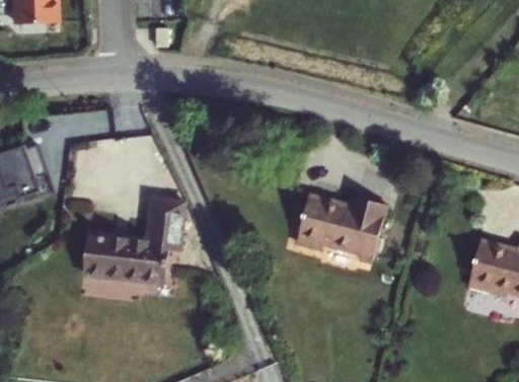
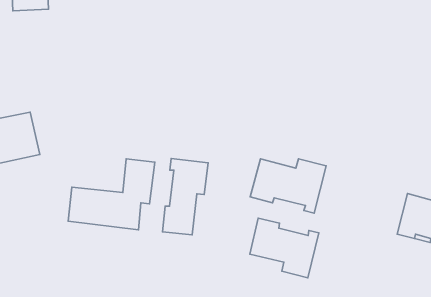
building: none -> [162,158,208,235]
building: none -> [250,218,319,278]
--
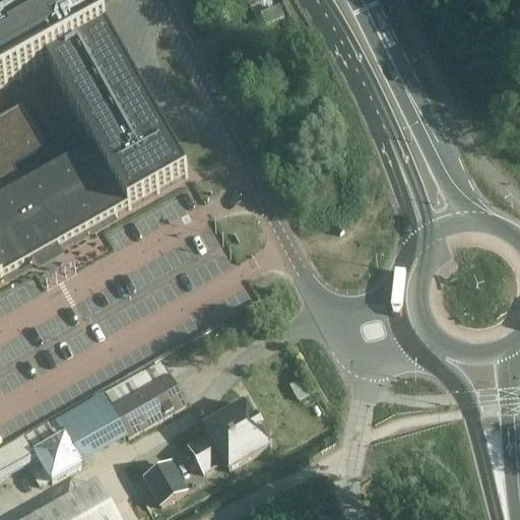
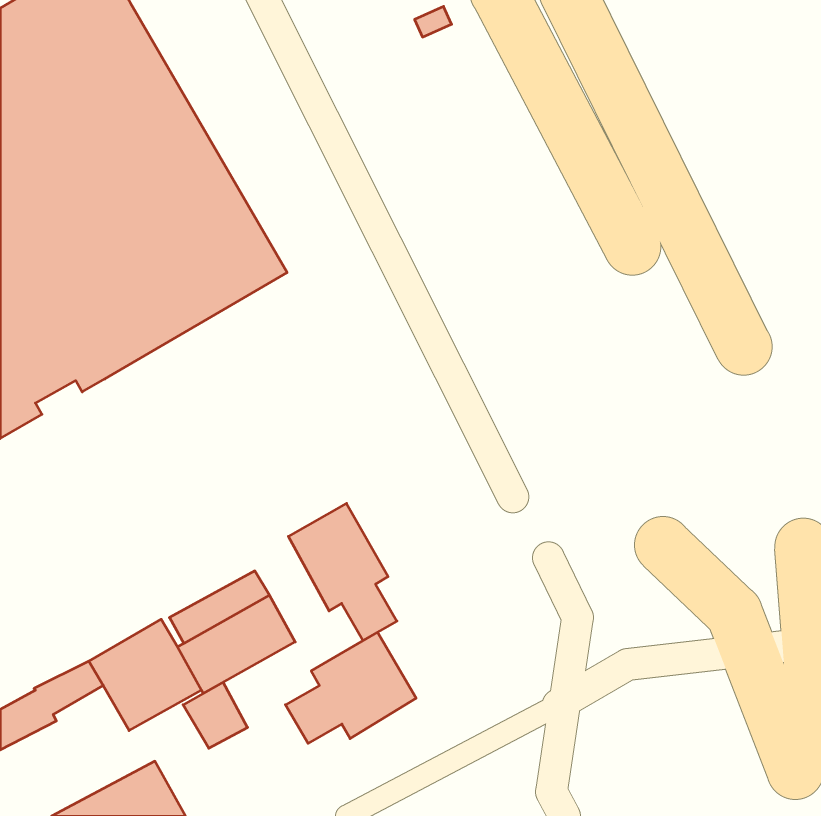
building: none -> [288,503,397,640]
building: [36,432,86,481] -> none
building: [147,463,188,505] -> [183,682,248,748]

▶ _Exercise requirements_
Once you find the string "none" in a line of the records, copy that line.

▶ _Reply to the exercise_
building: none -> [162,158,208,235]
building: none -> [250,218,319,278]
building: none -> [288,503,397,640]
building: [36,432,86,481] -> none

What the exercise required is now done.